(Scene geometry reasoning data)
----------
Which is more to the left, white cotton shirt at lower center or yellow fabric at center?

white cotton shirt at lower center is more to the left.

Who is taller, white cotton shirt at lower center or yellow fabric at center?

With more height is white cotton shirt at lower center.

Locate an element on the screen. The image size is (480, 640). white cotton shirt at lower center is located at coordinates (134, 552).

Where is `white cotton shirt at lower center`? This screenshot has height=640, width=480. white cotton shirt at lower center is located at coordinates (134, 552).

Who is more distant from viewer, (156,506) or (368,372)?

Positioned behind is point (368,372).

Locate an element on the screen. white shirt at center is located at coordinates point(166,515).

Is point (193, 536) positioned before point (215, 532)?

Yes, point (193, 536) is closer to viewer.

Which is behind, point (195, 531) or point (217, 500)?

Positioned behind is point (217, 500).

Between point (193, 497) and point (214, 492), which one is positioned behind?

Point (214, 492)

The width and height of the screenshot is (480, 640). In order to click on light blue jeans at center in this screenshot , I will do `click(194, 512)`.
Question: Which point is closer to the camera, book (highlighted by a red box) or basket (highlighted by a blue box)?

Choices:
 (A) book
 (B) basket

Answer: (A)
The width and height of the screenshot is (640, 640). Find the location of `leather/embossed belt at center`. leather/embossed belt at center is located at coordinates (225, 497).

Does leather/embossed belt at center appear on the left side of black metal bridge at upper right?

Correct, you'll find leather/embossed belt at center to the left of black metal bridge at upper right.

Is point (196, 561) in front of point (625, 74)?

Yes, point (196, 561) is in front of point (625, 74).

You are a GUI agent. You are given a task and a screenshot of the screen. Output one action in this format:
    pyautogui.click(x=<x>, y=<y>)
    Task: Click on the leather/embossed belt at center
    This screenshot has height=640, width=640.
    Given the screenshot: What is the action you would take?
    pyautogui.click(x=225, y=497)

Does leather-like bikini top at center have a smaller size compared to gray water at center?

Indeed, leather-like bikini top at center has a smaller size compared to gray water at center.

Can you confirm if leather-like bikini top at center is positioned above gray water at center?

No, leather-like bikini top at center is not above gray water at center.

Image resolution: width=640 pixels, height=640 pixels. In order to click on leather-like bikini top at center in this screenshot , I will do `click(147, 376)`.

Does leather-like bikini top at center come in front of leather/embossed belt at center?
----------
> [Prompt] How many lines of the data above contain the string "gray"? Reply with only the number.

> [Solution] 4